(Data items)
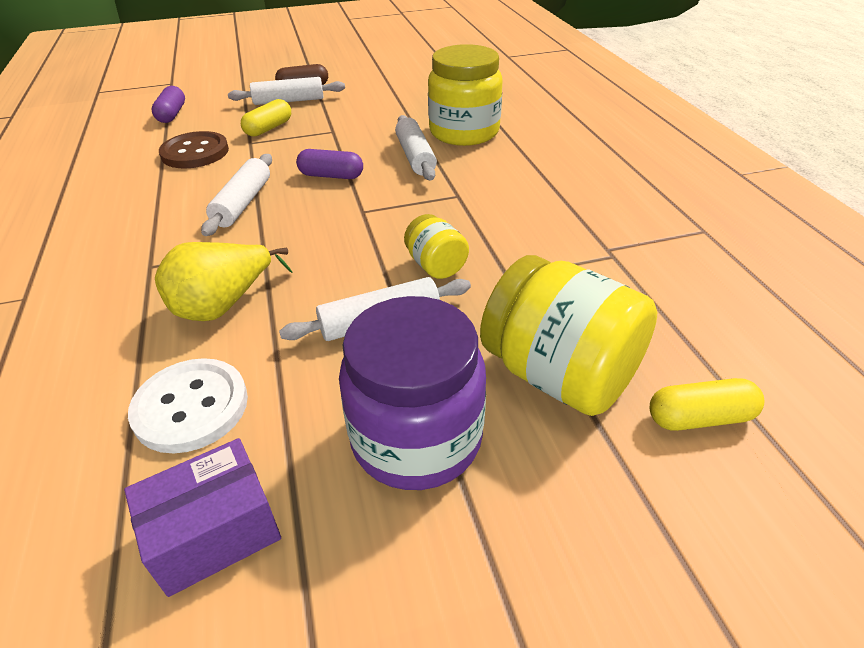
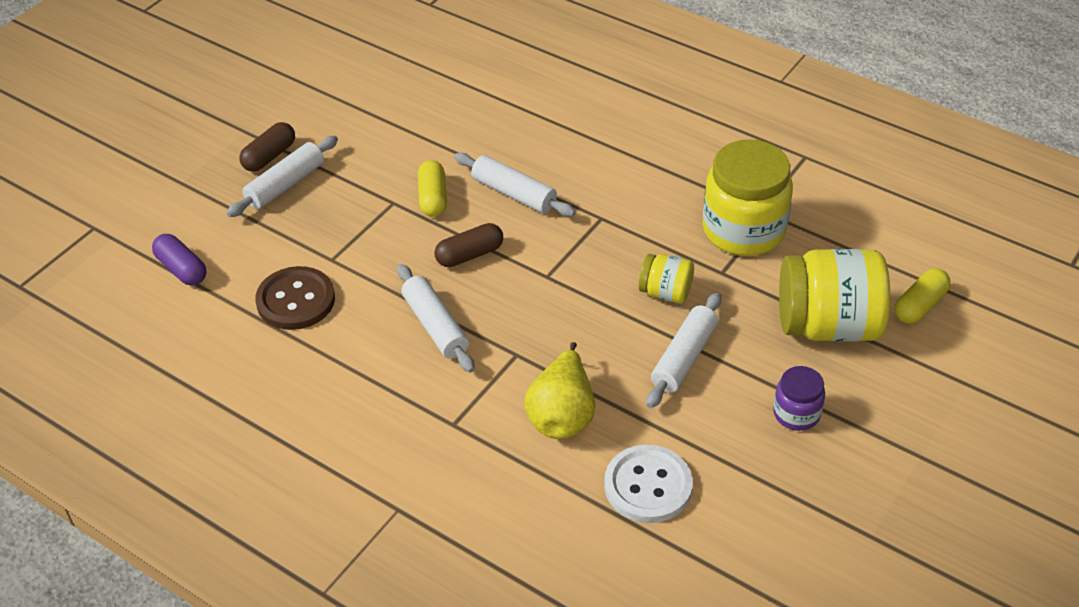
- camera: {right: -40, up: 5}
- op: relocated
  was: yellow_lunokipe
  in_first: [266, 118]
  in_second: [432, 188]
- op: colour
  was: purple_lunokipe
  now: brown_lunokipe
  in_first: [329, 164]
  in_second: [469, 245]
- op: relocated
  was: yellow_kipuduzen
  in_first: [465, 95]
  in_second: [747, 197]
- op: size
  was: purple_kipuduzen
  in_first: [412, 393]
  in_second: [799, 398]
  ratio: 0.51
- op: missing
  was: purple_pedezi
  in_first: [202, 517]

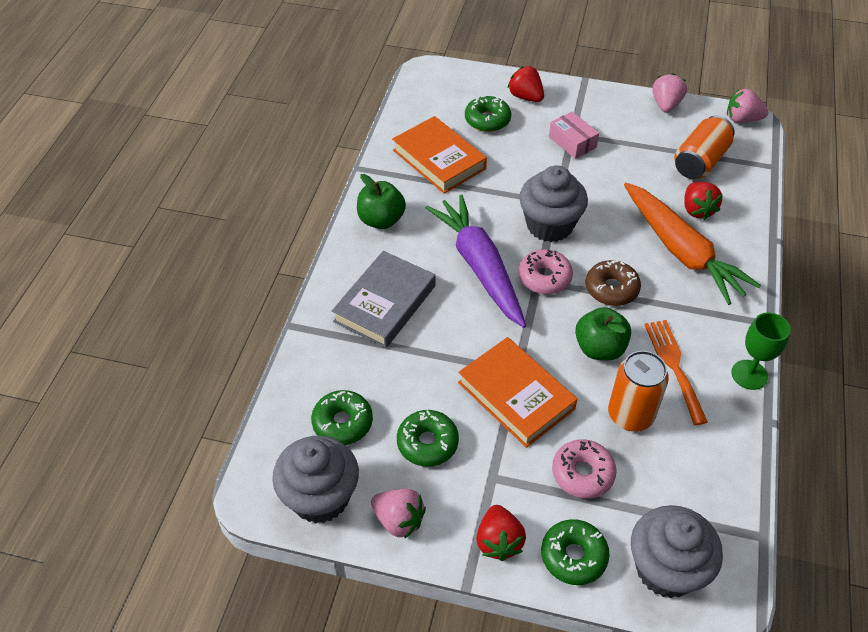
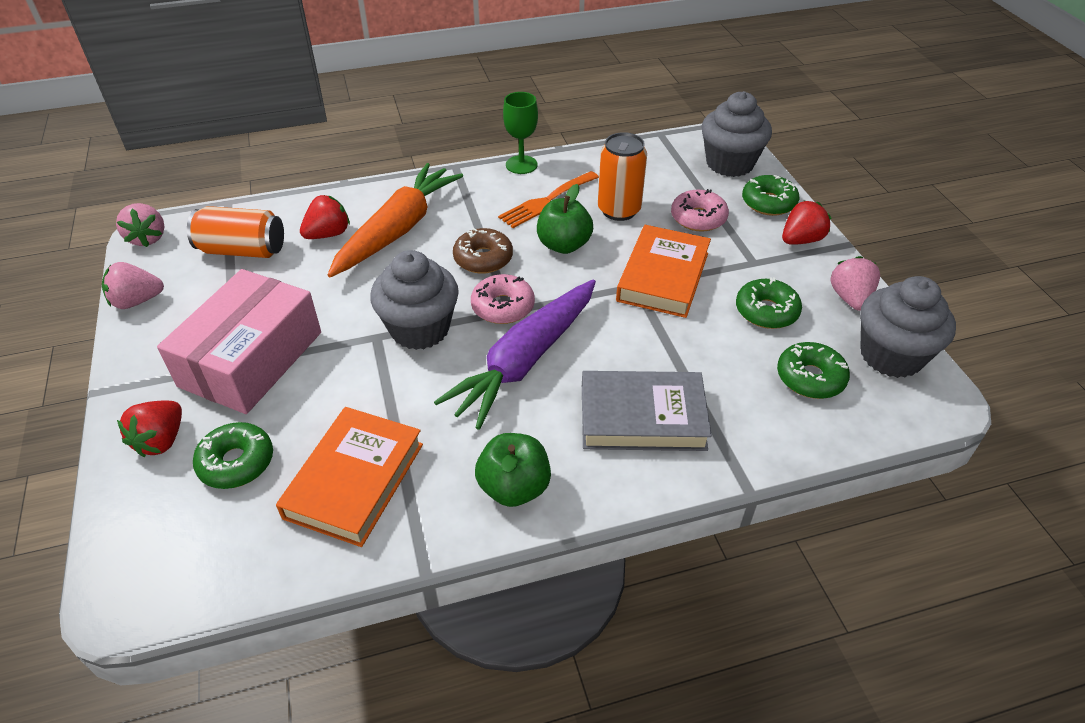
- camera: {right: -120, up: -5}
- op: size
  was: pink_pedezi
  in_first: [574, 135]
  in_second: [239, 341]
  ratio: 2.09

--

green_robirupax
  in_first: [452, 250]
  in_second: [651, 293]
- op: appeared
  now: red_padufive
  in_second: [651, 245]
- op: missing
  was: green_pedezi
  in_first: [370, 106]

==

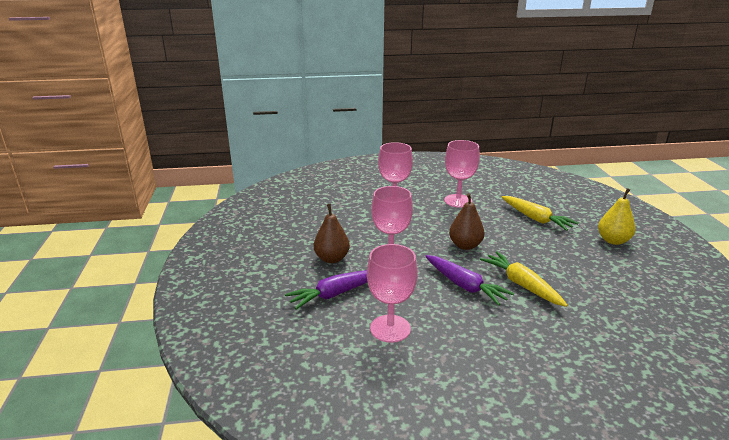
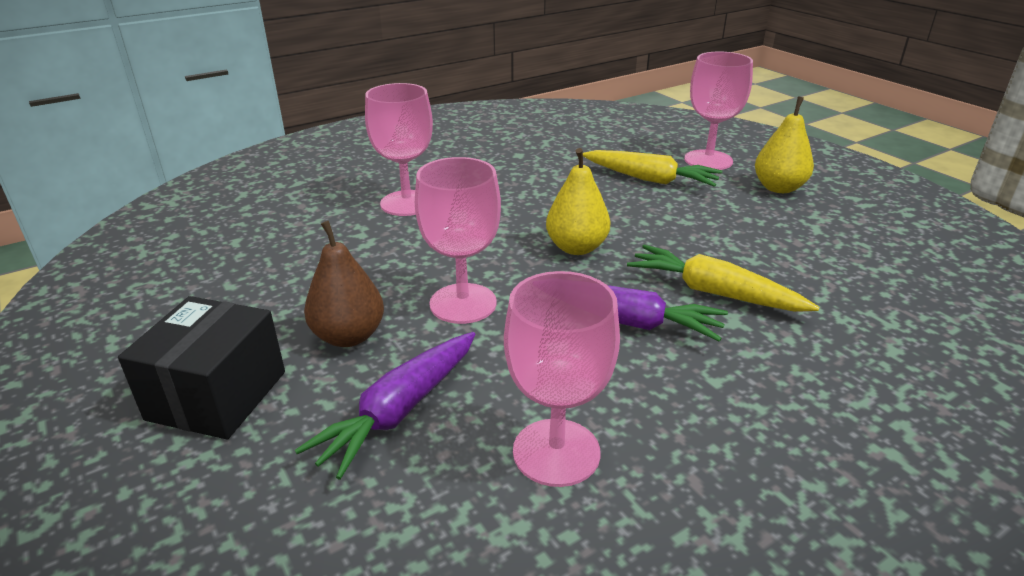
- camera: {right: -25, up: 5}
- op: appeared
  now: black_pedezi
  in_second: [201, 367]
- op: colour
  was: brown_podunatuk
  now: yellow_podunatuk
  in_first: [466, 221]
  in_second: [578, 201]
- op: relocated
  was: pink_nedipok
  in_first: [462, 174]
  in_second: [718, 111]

■ TO DO:
Print the lines above from the one with "in_second: [432, 188]" through the one with "was: purple_pedezi", both included, exactly as written and nothing more.

■ RESPONSE:
  in_second: [432, 188]
- op: colour
  was: purple_lunokipe
  now: brown_lunokipe
  in_first: [329, 164]
  in_second: [469, 245]
- op: relocated
  was: yellow_kipuduzen
  in_first: [465, 95]
  in_second: [747, 197]
- op: size
  was: purple_kipuduzen
  in_first: [412, 393]
  in_second: [799, 398]
  ratio: 0.51
- op: missing
  was: purple_pedezi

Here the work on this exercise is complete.